**Goal of the exercise**:
Take from the entries below the stretch from the line with "brown semicircle: (516, 325)" through the line with "red line: (108, 36) -> (92, 22), moved", and return it exactly, leaving the pictures out.

[Shape transformation data]
============================================================
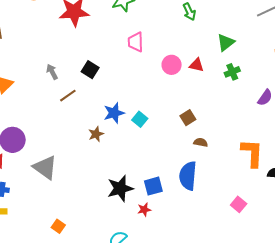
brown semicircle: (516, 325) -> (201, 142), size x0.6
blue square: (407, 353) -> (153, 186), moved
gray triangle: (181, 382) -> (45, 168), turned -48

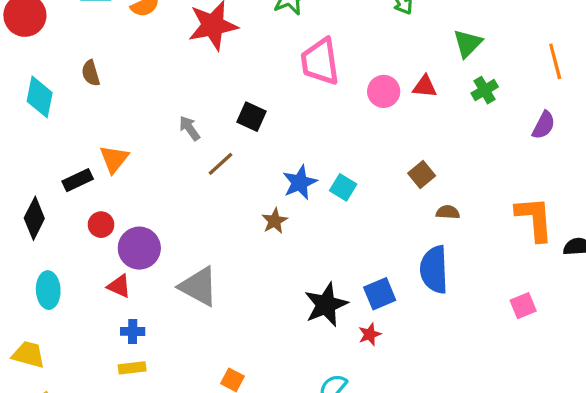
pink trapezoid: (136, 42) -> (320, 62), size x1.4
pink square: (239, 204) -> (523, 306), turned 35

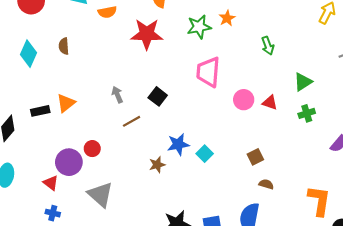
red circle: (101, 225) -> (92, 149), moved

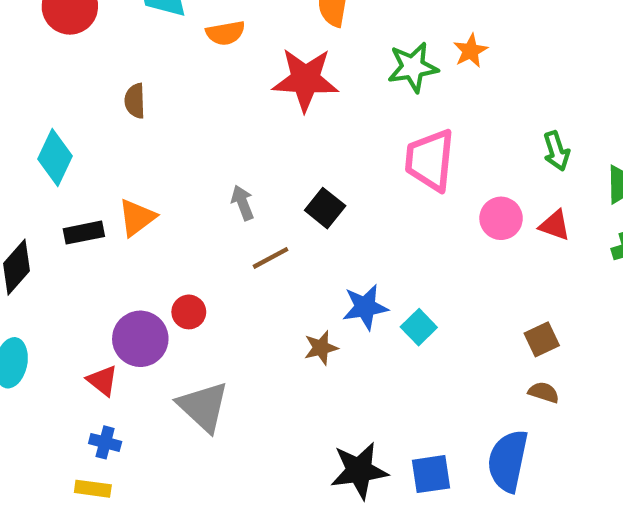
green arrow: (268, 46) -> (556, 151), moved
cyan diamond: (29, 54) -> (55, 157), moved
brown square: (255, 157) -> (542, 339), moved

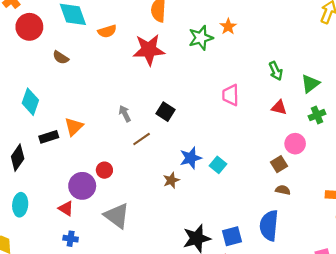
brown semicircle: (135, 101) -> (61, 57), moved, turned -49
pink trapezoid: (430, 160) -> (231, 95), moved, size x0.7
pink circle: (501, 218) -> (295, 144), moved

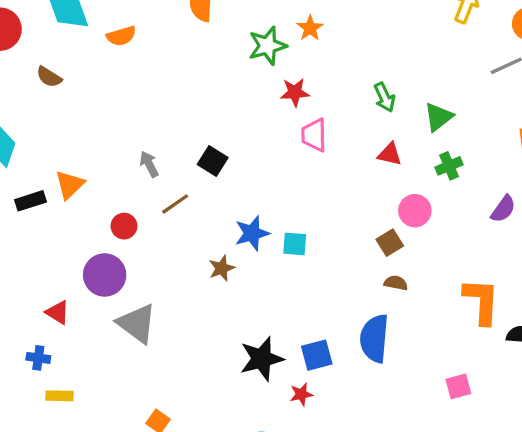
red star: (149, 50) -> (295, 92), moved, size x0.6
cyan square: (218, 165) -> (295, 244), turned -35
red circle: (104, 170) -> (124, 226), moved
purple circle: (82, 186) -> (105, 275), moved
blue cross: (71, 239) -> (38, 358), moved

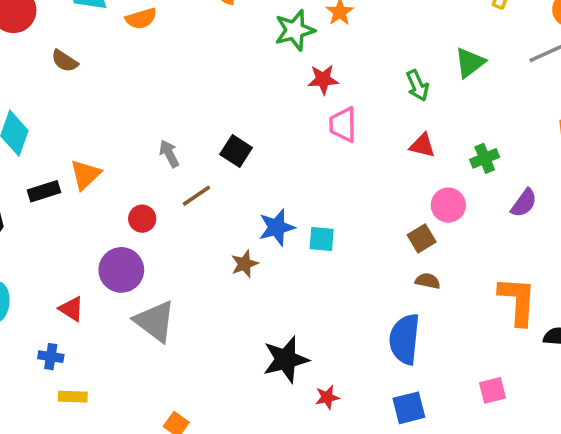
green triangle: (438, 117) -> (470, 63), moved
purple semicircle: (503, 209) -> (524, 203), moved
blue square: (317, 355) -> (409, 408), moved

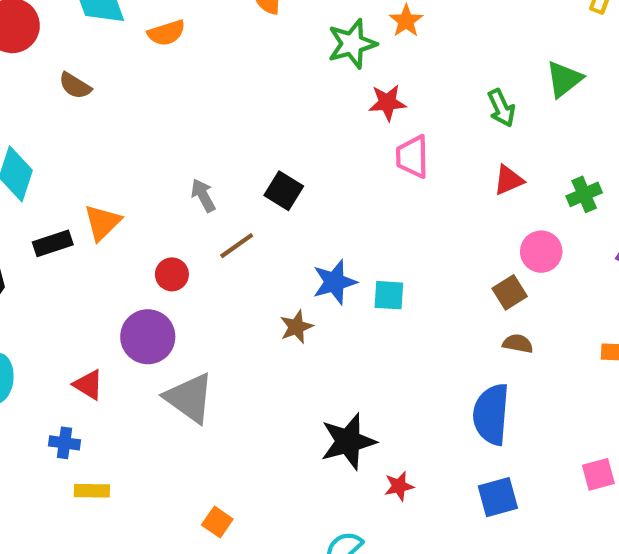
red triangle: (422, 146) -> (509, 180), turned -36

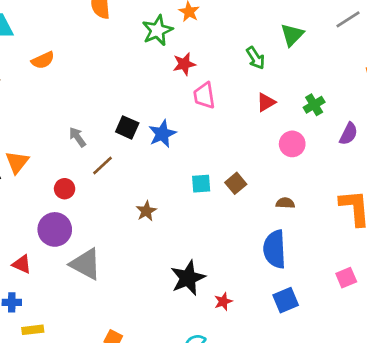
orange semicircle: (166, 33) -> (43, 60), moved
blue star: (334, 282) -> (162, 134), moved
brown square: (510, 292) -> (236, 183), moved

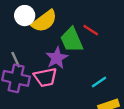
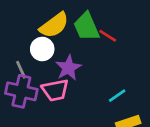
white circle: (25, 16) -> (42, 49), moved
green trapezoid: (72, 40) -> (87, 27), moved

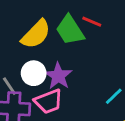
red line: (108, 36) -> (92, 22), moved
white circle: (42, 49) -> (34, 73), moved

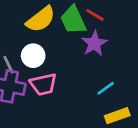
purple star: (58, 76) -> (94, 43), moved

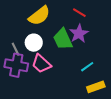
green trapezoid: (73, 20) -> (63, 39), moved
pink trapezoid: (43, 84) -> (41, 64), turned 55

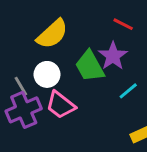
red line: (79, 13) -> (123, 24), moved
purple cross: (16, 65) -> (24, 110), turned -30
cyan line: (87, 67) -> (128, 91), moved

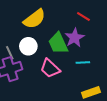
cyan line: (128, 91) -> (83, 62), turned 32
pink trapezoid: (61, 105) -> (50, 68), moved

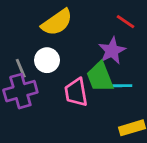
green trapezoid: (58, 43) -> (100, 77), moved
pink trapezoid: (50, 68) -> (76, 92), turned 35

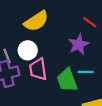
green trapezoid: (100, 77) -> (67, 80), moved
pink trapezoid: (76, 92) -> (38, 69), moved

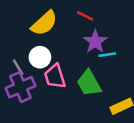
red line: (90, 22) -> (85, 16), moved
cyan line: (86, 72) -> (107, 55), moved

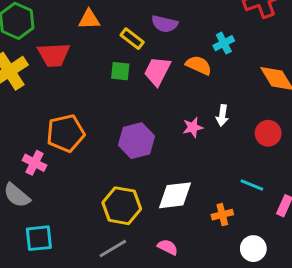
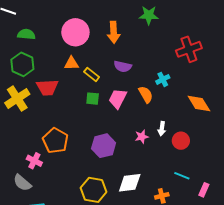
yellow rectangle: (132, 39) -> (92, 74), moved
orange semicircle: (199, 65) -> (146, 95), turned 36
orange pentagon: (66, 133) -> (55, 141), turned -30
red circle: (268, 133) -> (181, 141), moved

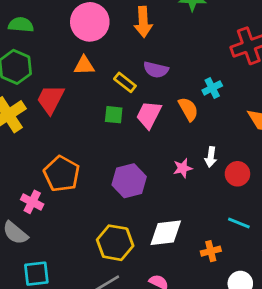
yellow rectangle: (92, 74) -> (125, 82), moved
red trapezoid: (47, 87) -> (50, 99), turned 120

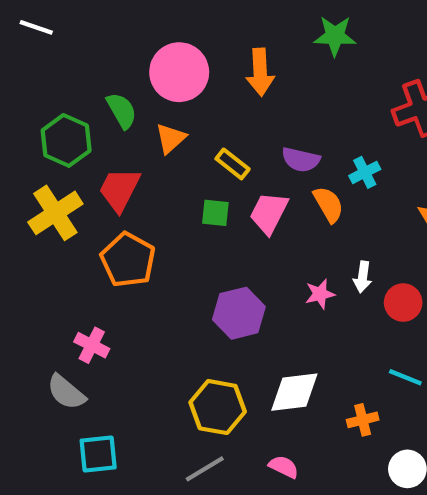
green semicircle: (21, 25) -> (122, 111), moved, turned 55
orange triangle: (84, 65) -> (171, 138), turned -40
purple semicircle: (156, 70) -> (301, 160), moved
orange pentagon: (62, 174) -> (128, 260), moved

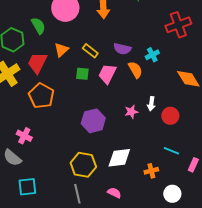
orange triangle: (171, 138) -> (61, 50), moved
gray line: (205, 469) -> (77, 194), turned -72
============================================================
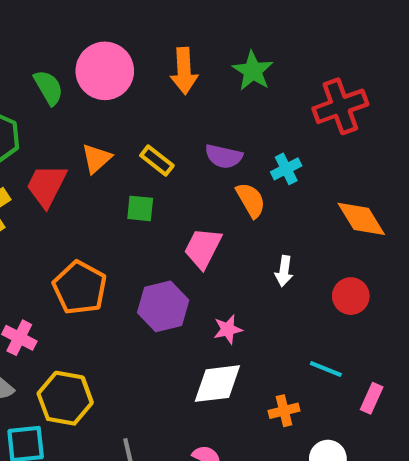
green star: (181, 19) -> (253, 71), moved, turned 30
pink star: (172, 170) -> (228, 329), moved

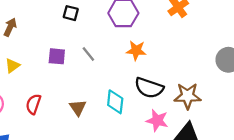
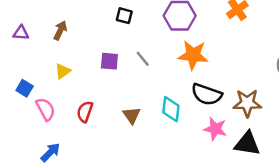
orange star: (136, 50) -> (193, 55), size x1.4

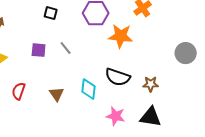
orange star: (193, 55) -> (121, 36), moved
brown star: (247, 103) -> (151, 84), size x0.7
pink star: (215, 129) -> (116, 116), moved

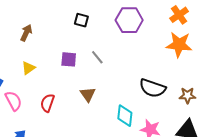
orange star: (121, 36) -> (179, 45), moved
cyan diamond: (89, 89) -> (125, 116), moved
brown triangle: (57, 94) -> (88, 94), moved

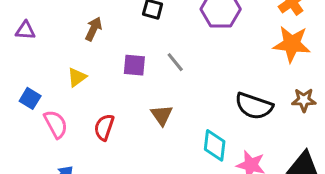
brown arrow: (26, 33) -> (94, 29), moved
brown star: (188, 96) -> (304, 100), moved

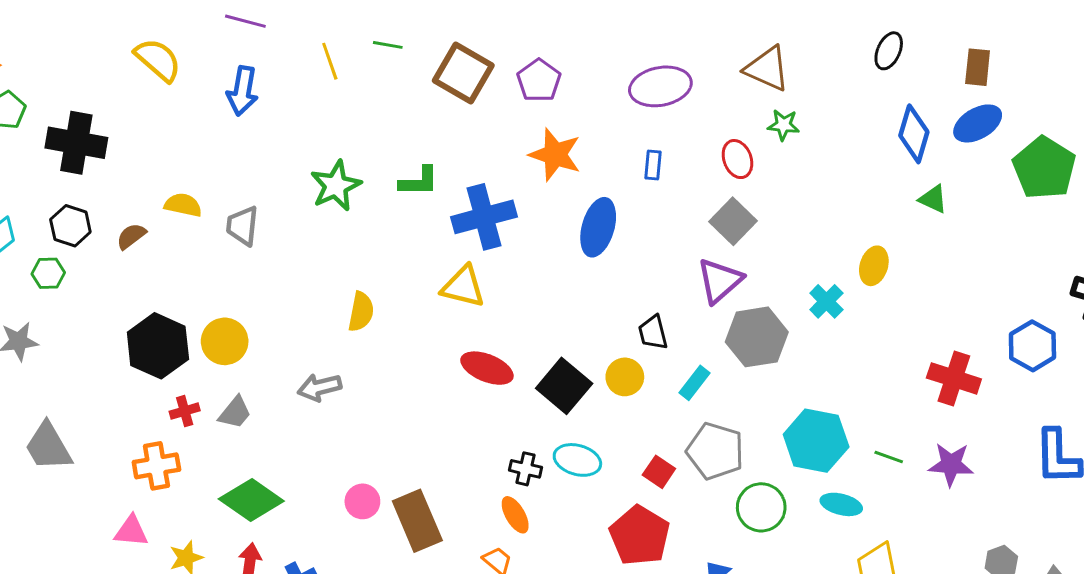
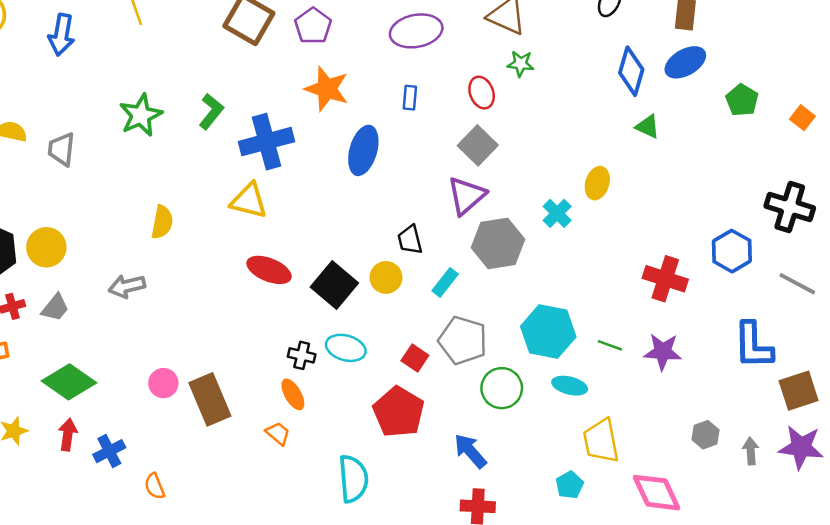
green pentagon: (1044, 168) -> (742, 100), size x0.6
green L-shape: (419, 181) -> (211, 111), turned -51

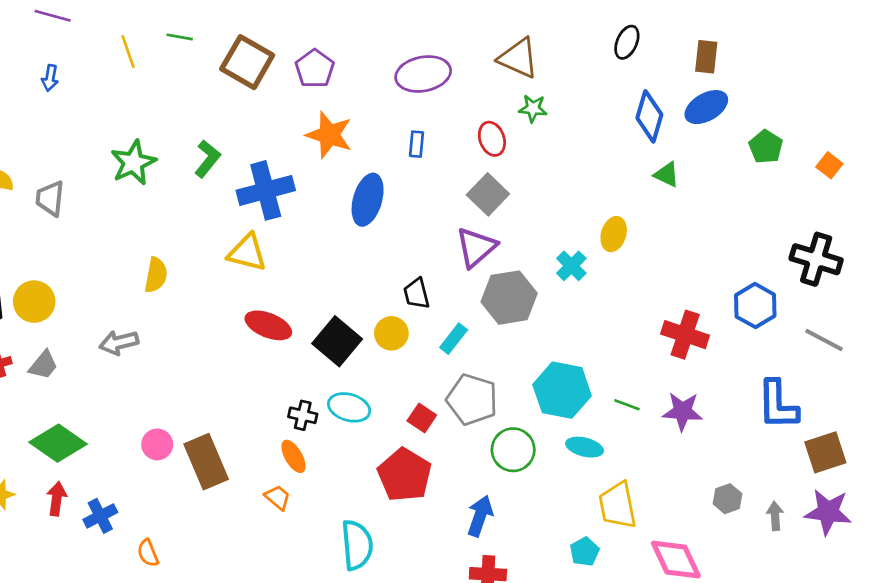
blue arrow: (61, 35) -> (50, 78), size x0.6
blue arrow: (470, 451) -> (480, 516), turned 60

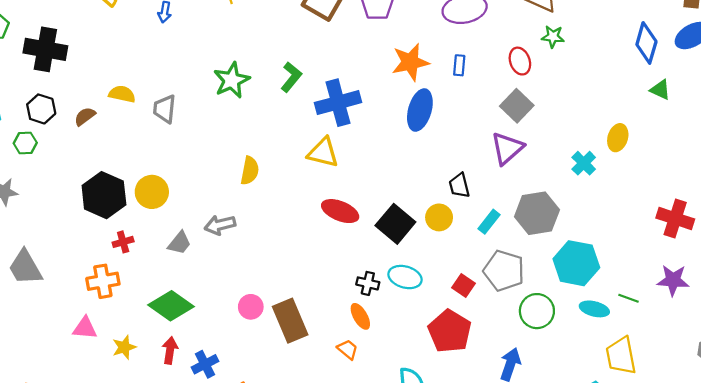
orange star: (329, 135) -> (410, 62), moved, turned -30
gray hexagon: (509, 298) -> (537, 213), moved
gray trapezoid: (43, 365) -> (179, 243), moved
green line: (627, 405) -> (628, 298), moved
============================================================
**Solved exercise**:
brown semicircle: (516, 325) -> (201, 142), size x0.6
blue square: (407, 353) -> (153, 186), moved
gray triangle: (181, 382) -> (45, 168), turned -48

pink trapezoid: (136, 42) -> (320, 62), size x1.4
pink square: (239, 204) -> (523, 306), turned 35

red circle: (101, 225) -> (92, 149), moved

green arrow: (268, 46) -> (556, 151), moved
cyan diamond: (29, 54) -> (55, 157), moved
brown square: (255, 157) -> (542, 339), moved

brown semicircle: (135, 101) -> (61, 57), moved, turned -49
pink trapezoid: (430, 160) -> (231, 95), moved, size x0.7
pink circle: (501, 218) -> (295, 144), moved

red star: (149, 50) -> (295, 92), moved, size x0.6
cyan square: (218, 165) -> (295, 244), turned -35
red circle: (104, 170) -> (124, 226), moved
purple circle: (82, 186) -> (105, 275), moved
blue cross: (71, 239) -> (38, 358), moved

green triangle: (438, 117) -> (470, 63), moved
purple semicircle: (503, 209) -> (524, 203), moved
blue square: (317, 355) -> (409, 408), moved

red triangle: (422, 146) -> (509, 180), turned -36

orange semicircle: (166, 33) -> (43, 60), moved
blue star: (334, 282) -> (162, 134), moved
brown square: (510, 292) -> (236, 183), moved

white circle: (25, 16) -> (42, 49), moved
green trapezoid: (72, 40) -> (87, 27), moved

red line: (108, 36) -> (92, 22), moved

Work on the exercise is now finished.